THE PROBLEM
Only lines containing the word "padlock" are needed; pull them out of the material.

SUPPLIED DATA
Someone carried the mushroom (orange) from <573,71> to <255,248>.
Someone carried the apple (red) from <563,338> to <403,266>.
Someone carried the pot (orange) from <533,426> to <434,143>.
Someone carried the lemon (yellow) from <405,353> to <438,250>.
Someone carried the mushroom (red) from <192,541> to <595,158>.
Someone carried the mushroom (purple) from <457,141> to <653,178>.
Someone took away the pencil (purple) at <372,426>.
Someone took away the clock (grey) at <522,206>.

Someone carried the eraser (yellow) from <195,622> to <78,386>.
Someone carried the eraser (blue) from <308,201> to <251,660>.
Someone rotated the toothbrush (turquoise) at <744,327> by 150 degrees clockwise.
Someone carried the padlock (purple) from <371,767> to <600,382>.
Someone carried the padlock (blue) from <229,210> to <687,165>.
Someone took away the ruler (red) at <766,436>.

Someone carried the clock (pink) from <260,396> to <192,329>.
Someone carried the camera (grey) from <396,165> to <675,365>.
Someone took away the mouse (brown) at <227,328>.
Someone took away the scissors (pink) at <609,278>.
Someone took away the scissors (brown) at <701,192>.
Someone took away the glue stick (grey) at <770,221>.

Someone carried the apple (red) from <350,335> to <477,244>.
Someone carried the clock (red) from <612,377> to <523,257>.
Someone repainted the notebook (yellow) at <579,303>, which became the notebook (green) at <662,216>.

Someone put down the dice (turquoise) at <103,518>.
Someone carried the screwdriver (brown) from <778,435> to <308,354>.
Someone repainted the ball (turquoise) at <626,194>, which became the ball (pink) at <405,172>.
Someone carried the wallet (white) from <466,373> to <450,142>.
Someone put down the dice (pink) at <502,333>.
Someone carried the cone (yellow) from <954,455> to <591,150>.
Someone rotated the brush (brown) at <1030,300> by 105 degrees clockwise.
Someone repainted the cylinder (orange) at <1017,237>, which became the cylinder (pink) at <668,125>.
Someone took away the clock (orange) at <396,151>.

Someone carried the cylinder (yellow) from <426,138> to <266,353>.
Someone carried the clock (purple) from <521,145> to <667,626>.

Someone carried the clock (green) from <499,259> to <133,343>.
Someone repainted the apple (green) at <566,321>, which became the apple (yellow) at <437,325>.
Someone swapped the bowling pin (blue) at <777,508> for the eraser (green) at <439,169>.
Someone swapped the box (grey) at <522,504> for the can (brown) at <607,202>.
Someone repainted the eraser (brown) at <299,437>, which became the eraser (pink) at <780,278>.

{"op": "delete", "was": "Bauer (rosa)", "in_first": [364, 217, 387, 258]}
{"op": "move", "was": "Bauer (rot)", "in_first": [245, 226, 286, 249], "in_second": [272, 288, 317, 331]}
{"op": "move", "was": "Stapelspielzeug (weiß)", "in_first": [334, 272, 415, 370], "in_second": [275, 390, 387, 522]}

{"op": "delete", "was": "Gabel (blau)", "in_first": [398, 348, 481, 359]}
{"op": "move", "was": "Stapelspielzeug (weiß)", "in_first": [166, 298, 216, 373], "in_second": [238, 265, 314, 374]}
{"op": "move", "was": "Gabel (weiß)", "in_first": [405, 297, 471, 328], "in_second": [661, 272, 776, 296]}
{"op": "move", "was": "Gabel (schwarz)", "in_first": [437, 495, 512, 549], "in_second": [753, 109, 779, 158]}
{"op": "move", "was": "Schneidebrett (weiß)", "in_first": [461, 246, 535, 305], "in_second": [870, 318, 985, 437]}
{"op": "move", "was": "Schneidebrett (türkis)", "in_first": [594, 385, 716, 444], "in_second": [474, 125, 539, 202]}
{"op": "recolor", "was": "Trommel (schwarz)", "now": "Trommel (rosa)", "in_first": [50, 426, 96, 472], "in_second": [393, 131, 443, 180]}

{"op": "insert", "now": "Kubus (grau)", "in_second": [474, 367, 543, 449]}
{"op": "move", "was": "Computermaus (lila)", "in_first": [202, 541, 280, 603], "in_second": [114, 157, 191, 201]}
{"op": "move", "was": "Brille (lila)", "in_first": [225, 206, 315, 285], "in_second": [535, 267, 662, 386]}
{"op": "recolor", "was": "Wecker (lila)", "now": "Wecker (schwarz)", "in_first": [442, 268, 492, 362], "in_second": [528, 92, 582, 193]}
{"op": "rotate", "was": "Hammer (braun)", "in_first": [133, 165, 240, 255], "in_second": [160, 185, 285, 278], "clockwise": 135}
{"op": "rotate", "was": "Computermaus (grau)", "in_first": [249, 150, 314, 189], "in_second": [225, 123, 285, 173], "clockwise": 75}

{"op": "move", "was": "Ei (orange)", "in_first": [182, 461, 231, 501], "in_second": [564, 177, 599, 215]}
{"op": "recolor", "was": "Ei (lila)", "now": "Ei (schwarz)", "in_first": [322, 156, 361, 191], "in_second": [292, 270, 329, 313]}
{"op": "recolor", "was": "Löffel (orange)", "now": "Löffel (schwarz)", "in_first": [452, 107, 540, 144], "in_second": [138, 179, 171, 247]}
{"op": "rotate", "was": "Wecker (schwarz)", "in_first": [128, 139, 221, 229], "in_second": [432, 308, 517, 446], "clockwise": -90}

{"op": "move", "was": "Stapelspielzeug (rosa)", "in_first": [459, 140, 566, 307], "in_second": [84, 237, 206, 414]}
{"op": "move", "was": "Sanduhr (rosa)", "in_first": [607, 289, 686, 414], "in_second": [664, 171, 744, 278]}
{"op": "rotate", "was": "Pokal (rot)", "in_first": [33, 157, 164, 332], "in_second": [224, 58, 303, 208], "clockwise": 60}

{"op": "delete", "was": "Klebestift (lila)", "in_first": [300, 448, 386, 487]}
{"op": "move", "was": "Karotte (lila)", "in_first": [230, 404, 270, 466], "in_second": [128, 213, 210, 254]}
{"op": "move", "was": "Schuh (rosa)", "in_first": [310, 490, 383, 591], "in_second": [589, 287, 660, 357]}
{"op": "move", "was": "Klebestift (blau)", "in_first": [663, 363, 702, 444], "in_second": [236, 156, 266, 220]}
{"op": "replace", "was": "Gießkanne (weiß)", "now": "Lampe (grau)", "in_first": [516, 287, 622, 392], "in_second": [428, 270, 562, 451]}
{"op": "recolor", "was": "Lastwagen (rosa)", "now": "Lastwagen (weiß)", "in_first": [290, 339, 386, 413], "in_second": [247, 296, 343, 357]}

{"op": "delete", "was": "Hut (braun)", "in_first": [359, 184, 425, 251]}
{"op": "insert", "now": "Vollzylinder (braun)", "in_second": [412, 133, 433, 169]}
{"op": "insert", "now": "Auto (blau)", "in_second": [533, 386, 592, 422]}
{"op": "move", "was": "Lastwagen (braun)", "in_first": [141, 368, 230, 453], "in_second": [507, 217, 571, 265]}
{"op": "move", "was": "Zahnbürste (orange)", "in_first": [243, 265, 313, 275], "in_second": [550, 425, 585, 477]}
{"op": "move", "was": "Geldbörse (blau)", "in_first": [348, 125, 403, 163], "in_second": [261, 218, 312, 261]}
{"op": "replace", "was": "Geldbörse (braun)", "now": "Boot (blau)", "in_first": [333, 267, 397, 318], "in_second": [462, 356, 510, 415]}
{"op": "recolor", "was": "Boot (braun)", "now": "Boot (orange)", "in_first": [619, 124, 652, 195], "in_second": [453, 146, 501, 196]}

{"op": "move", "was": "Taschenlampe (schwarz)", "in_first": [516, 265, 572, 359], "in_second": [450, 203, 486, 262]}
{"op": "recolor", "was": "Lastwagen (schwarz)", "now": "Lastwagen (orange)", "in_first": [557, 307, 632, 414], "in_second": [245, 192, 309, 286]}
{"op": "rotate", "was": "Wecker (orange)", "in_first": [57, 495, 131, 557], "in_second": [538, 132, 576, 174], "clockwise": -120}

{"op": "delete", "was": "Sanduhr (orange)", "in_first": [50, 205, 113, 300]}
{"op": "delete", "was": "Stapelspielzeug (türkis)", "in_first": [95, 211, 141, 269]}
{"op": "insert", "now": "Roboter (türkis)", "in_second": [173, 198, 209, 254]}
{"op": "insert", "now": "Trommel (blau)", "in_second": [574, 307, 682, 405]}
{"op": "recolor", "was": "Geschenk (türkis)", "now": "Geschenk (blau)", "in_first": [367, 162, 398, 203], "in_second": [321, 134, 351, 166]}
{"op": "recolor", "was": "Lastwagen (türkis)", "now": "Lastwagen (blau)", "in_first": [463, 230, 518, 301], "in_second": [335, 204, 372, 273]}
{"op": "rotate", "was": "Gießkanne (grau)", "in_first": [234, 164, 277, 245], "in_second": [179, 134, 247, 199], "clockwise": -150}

ANSWER SPACE
Someone carried the padlock (purple) from <371,767> to <600,382>.
Someone carried the padlock (blue) from <229,210> to <687,165>.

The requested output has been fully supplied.